- **EXERCISE OBJECTIVE**: Only the lines from the start of the entries through the line with "C2: 10uF (IC4/OB, W10) -> none" are wanted; please output them exactly.

- **DATA UNDER STUDY**:
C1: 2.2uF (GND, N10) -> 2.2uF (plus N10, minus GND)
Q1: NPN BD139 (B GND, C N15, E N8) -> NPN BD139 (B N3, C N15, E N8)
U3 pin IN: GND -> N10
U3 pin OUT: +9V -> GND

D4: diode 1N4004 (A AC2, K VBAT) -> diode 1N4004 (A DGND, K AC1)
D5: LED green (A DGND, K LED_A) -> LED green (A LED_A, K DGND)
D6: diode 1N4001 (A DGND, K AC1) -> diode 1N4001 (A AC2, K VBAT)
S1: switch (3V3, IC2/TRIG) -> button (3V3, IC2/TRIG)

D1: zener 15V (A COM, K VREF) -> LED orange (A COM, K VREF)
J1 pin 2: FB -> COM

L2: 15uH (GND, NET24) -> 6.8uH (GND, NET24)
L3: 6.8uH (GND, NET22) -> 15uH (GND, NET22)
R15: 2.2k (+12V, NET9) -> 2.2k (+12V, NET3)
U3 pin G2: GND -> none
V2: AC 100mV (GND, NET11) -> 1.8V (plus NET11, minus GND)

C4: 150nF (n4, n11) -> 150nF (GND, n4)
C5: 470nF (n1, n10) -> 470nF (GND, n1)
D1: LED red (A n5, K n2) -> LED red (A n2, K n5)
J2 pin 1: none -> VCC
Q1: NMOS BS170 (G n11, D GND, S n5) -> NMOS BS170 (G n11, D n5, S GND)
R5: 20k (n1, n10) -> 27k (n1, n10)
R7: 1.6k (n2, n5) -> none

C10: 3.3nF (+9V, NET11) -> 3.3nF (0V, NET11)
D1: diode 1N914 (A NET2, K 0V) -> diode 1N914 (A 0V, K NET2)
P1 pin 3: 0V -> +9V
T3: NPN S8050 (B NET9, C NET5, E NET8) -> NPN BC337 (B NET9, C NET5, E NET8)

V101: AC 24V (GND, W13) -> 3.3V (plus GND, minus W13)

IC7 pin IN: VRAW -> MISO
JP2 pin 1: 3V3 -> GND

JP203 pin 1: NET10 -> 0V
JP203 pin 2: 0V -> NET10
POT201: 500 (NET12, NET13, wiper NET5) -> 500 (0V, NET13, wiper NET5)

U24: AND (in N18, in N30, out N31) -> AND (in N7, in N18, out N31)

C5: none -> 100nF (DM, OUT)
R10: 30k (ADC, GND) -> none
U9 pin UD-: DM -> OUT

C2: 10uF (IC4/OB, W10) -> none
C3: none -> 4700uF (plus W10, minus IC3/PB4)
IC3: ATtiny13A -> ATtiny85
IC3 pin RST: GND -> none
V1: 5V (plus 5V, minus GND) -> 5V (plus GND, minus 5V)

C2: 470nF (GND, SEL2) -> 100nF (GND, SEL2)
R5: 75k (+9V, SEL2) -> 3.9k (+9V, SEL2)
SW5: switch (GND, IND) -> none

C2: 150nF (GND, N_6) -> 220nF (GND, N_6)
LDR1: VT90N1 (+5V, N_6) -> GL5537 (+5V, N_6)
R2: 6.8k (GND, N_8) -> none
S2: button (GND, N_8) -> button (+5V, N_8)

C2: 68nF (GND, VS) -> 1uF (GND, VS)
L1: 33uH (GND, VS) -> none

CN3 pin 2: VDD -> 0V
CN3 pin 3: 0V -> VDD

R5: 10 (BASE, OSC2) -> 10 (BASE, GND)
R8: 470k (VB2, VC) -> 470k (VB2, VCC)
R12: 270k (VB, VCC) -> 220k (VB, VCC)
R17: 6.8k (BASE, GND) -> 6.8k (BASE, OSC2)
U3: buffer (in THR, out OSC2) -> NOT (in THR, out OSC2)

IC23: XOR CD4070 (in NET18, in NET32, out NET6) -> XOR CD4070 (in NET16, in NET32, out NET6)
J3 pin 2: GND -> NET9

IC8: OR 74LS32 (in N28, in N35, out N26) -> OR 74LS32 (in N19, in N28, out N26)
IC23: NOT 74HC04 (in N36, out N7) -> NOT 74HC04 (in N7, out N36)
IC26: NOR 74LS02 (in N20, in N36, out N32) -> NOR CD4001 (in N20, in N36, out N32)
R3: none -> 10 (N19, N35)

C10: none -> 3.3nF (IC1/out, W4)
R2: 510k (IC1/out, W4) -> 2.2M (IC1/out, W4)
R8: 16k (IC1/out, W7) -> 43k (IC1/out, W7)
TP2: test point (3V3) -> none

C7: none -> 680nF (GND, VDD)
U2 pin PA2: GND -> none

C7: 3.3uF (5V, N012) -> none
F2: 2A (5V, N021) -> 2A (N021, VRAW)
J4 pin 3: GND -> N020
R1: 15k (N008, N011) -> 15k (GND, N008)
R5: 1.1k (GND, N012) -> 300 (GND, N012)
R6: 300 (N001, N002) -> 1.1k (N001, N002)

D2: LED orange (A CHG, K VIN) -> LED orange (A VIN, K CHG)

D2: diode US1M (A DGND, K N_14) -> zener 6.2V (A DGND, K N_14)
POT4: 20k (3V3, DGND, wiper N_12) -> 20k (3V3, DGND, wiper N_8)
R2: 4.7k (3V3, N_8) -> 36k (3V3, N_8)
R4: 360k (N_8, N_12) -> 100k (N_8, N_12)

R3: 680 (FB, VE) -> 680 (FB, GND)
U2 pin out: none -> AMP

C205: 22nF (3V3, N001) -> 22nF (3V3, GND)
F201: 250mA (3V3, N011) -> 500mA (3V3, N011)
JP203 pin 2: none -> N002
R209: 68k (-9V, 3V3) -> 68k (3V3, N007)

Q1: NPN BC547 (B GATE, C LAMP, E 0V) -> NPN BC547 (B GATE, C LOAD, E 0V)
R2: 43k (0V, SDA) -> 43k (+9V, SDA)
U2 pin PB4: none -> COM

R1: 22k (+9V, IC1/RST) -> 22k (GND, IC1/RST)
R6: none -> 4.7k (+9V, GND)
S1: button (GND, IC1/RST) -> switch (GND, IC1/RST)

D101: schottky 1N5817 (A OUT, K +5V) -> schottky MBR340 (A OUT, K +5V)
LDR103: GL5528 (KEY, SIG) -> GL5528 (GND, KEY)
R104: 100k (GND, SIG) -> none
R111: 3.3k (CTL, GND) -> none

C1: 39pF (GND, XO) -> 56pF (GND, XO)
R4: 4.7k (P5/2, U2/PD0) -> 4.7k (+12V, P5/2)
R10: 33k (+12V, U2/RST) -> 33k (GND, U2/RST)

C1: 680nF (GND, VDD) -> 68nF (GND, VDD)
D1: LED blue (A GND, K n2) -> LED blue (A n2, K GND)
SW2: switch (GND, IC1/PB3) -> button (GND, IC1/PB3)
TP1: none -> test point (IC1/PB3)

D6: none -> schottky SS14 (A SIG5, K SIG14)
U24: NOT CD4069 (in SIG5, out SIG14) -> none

- **TASK SOLUTION**:
C1: 2.2uF (GND, N10) -> 2.2uF (plus N10, minus GND)
Q1: NPN BD139 (B GND, C N15, E N8) -> NPN BD139 (B N3, C N15, E N8)
U3 pin IN: GND -> N10
U3 pin OUT: +9V -> GND

D4: diode 1N4004 (A AC2, K VBAT) -> diode 1N4004 (A DGND, K AC1)
D5: LED green (A DGND, K LED_A) -> LED green (A LED_A, K DGND)
D6: diode 1N4001 (A DGND, K AC1) -> diode 1N4001 (A AC2, K VBAT)
S1: switch (3V3, IC2/TRIG) -> button (3V3, IC2/TRIG)

D1: zener 15V (A COM, K VREF) -> LED orange (A COM, K VREF)
J1 pin 2: FB -> COM

L2: 15uH (GND, NET24) -> 6.8uH (GND, NET24)
L3: 6.8uH (GND, NET22) -> 15uH (GND, NET22)
R15: 2.2k (+12V, NET9) -> 2.2k (+12V, NET3)
U3 pin G2: GND -> none
V2: AC 100mV (GND, NET11) -> 1.8V (plus NET11, minus GND)

C4: 150nF (n4, n11) -> 150nF (GND, n4)
C5: 470nF (n1, n10) -> 470nF (GND, n1)
D1: LED red (A n5, K n2) -> LED red (A n2, K n5)
J2 pin 1: none -> VCC
Q1: NMOS BS170 (G n11, D GND, S n5) -> NMOS BS170 (G n11, D n5, S GND)
R5: 20k (n1, n10) -> 27k (n1, n10)
R7: 1.6k (n2, n5) -> none

C10: 3.3nF (+9V, NET11) -> 3.3nF (0V, NET11)
D1: diode 1N914 (A NET2, K 0V) -> diode 1N914 (A 0V, K NET2)
P1 pin 3: 0V -> +9V
T3: NPN S8050 (B NET9, C NET5, E NET8) -> NPN BC337 (B NET9, C NET5, E NET8)

V101: AC 24V (GND, W13) -> 3.3V (plus GND, minus W13)

IC7 pin IN: VRAW -> MISO
JP2 pin 1: 3V3 -> GND

JP203 pin 1: NET10 -> 0V
JP203 pin 2: 0V -> NET10
POT201: 500 (NET12, NET13, wiper NET5) -> 500 (0V, NET13, wiper NET5)

U24: AND (in N18, in N30, out N31) -> AND (in N7, in N18, out N31)

C5: none -> 100nF (DM, OUT)
R10: 30k (ADC, GND) -> none
U9 pin UD-: DM -> OUT

C2: 10uF (IC4/OB, W10) -> none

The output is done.